Task prompt >>
From the listing below, output only the lines starting at the line that has "cyan 1x1 brick [654,188,715,265]" and ending at the line that has "cyan 1x1 brick [556,328,622,411]", exactly as they appear, ends included.

Supplied entries >>
+++++
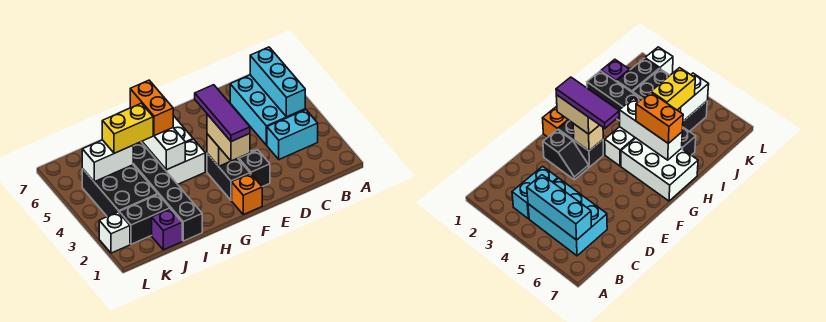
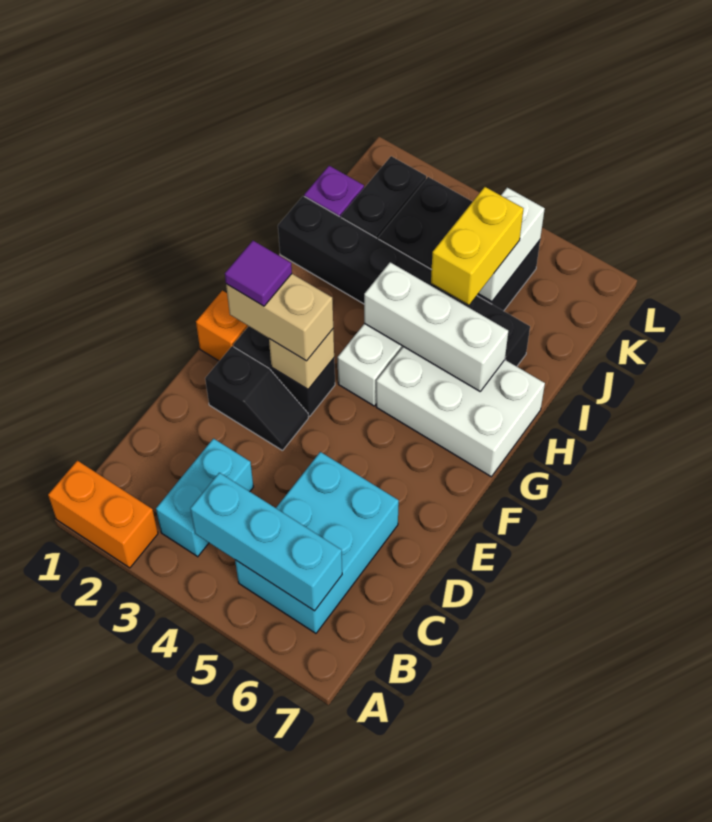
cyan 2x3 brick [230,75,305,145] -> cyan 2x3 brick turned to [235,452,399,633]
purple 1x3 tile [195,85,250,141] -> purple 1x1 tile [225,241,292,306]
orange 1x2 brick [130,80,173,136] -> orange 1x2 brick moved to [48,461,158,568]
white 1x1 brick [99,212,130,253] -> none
+++++
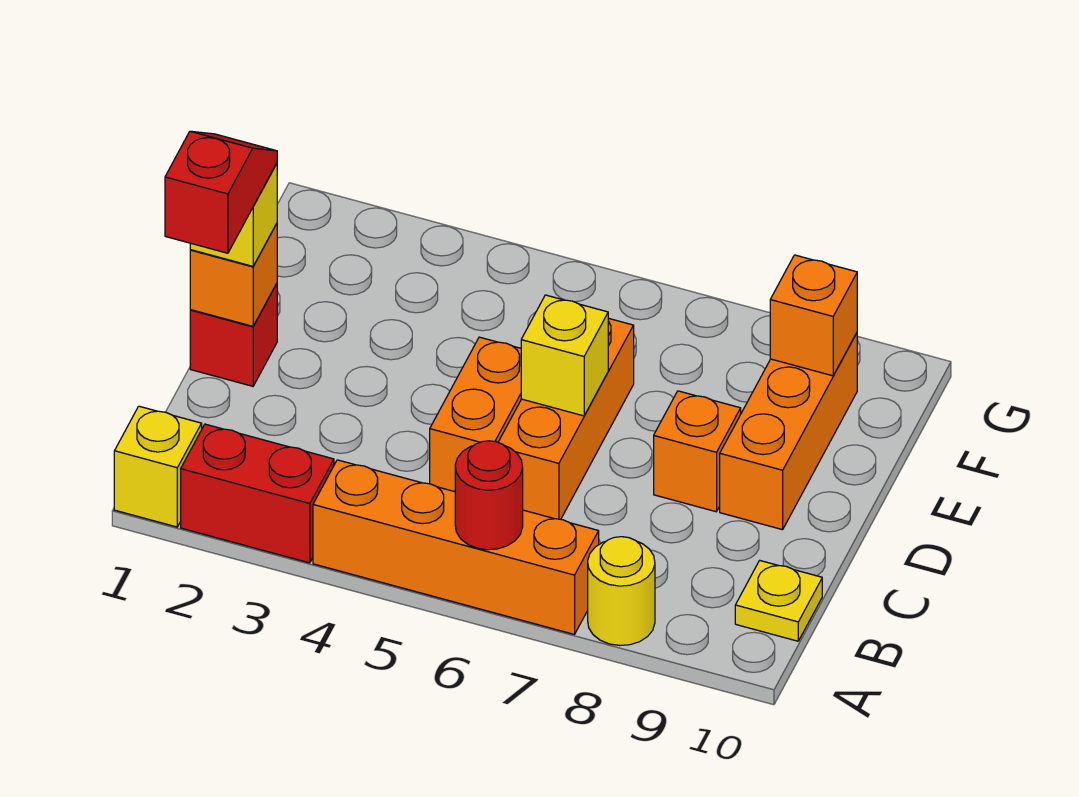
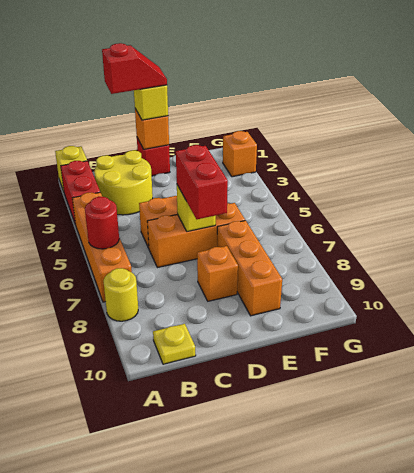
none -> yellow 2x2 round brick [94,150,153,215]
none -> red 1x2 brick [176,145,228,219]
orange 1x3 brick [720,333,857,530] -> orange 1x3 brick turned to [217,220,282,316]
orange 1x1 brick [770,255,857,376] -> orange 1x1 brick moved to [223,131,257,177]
+++++
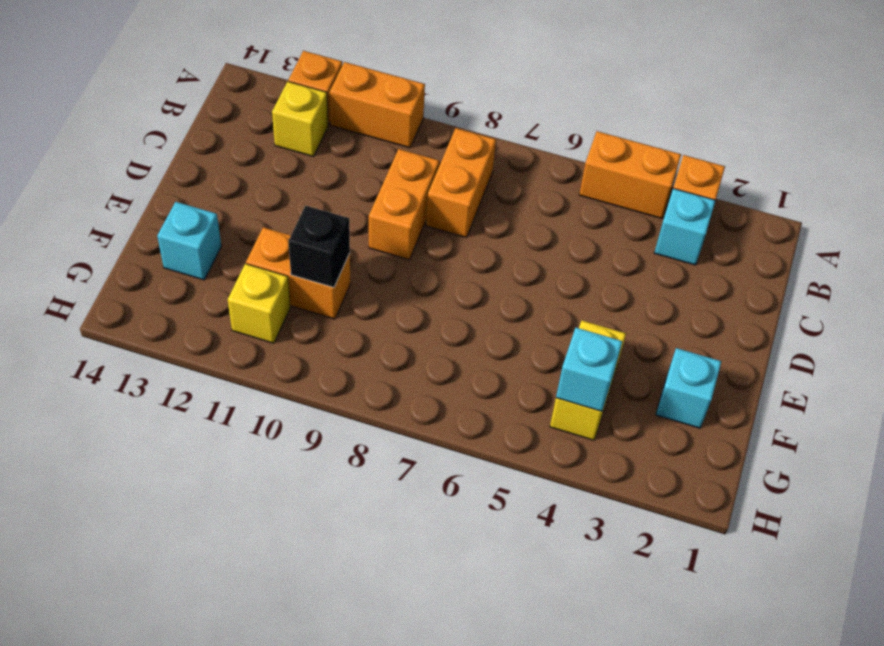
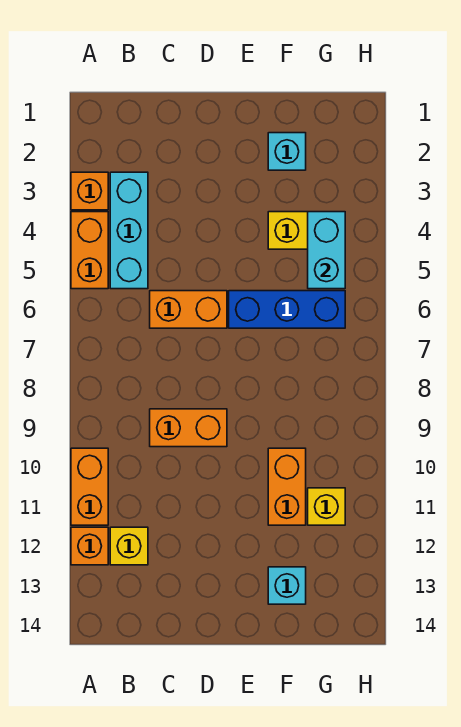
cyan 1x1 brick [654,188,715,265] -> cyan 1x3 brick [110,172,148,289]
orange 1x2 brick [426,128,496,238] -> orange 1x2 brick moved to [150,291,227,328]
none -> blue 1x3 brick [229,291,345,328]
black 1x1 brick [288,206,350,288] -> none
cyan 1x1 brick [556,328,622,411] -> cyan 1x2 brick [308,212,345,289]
+++++
Result of this task >>
cyan 1x1 brick [654,188,715,265] -> cyan 1x3 brick [110,172,148,289]
orange 1x2 brick [426,128,496,238] -> orange 1x2 brick moved to [150,291,227,328]
none -> blue 1x3 brick [229,291,345,328]
black 1x1 brick [288,206,350,288] -> none
cyan 1x1 brick [556,328,622,411] -> cyan 1x2 brick [308,212,345,289]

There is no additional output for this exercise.